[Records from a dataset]
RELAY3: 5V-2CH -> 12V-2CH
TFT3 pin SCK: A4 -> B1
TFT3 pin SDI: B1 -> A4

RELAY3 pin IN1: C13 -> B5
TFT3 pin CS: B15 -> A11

---

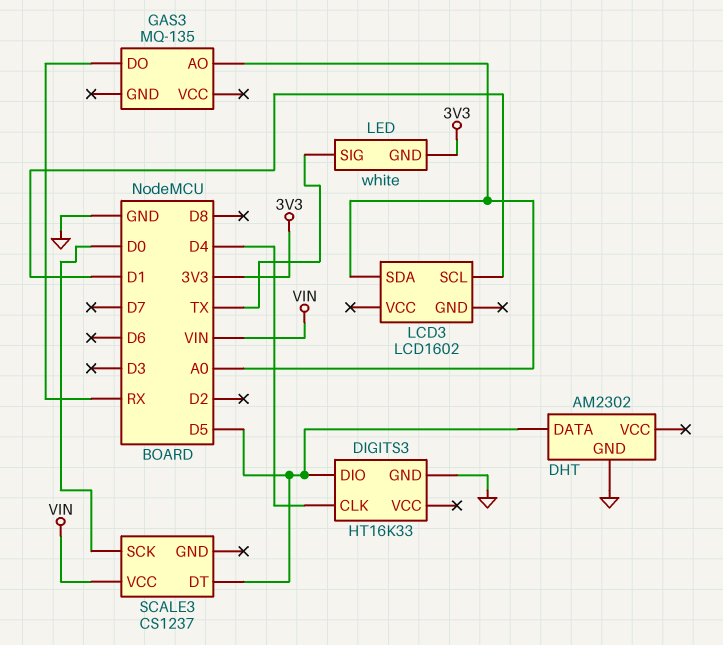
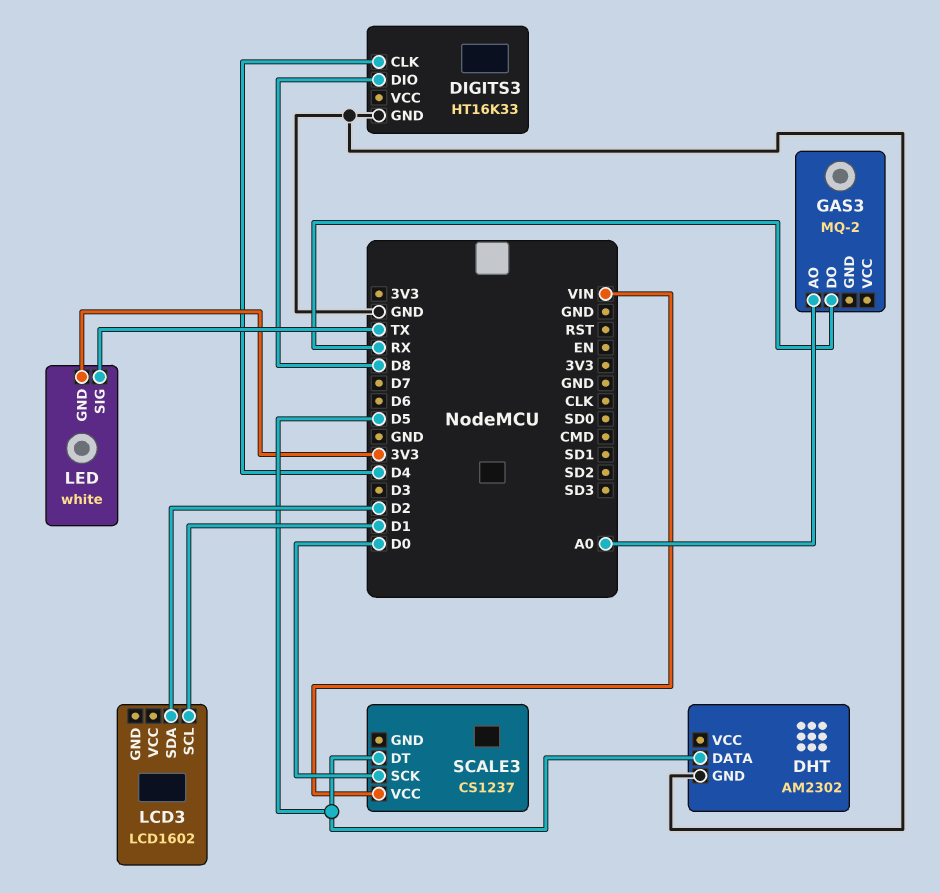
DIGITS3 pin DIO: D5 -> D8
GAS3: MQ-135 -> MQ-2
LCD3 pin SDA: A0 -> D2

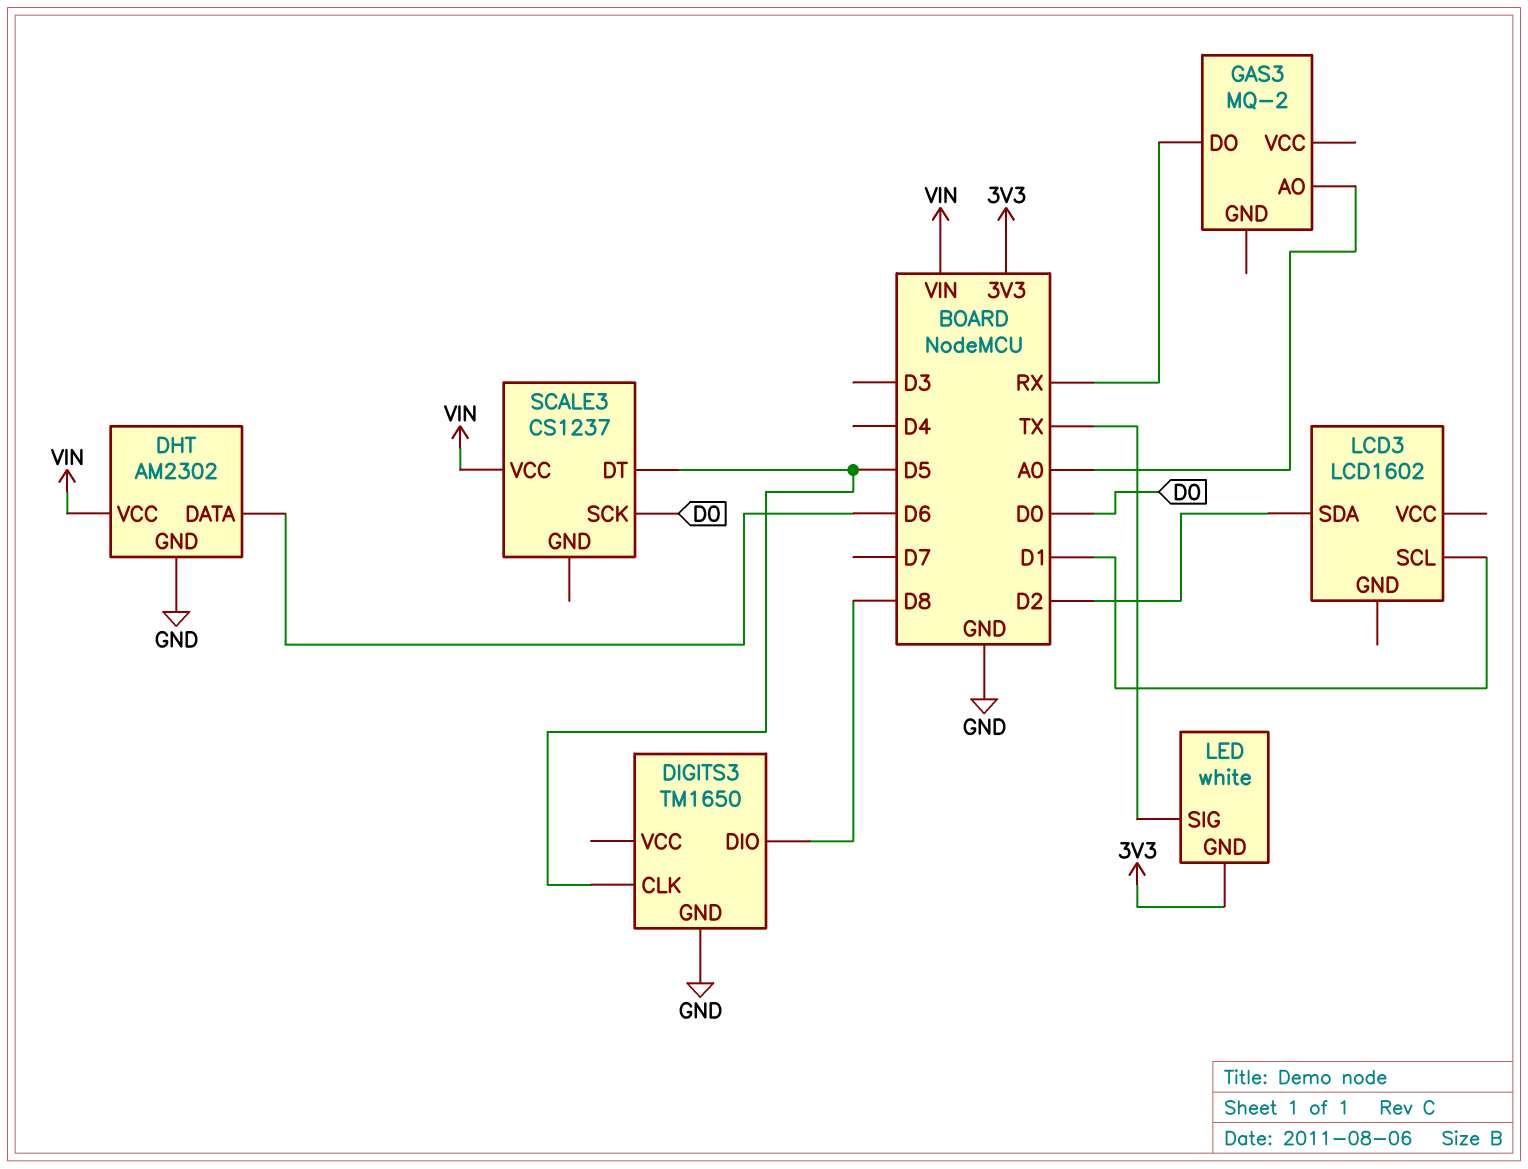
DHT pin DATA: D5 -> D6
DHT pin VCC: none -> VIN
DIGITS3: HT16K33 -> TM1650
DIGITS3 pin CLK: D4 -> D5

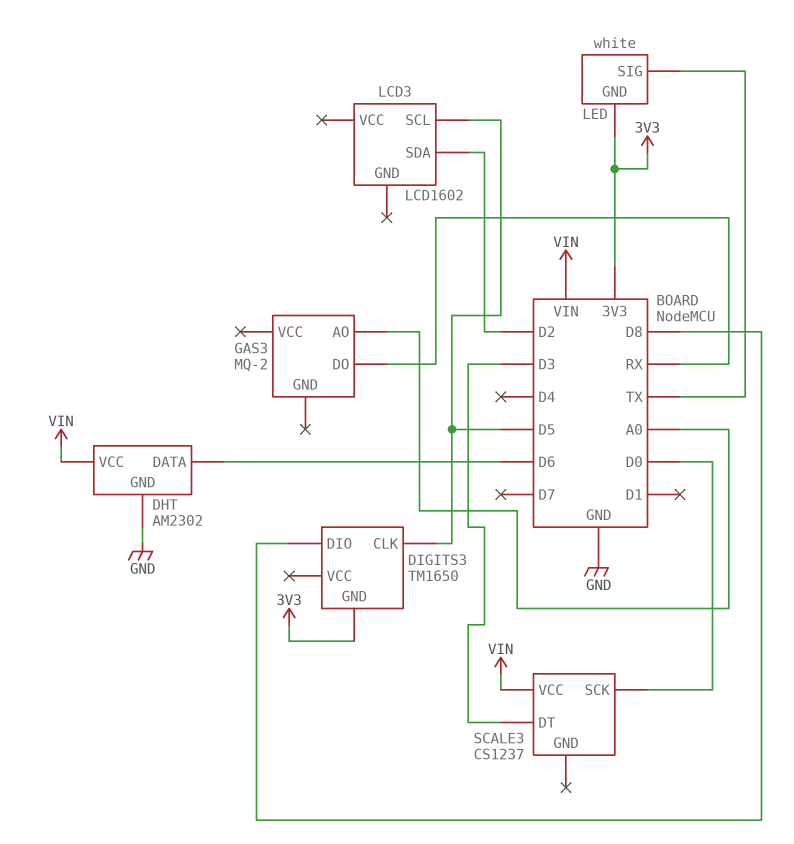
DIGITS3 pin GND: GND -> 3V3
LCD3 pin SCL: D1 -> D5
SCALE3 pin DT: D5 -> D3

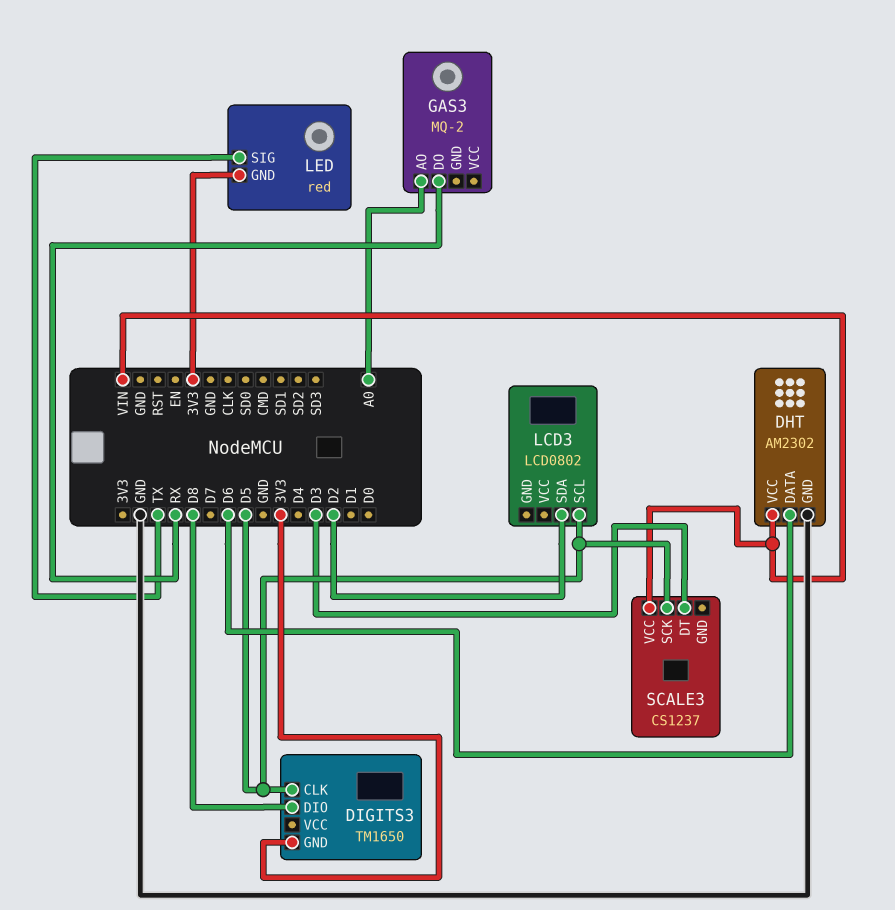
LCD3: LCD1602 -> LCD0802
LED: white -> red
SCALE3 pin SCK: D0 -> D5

**WHAT IS EXPECTED**
Above are the records. Print exactly, and only, the lines from the line with "RELAY3: 5V-2CH -> 12V-2CH" to the line with "TFT3 pin CS: B15 -> A11", both inclusive.

**SOLUTION FOR THIS TASK**
RELAY3: 5V-2CH -> 12V-2CH
TFT3 pin SCK: A4 -> B1
TFT3 pin SDI: B1 -> A4

RELAY3 pin IN1: C13 -> B5
TFT3 pin CS: B15 -> A11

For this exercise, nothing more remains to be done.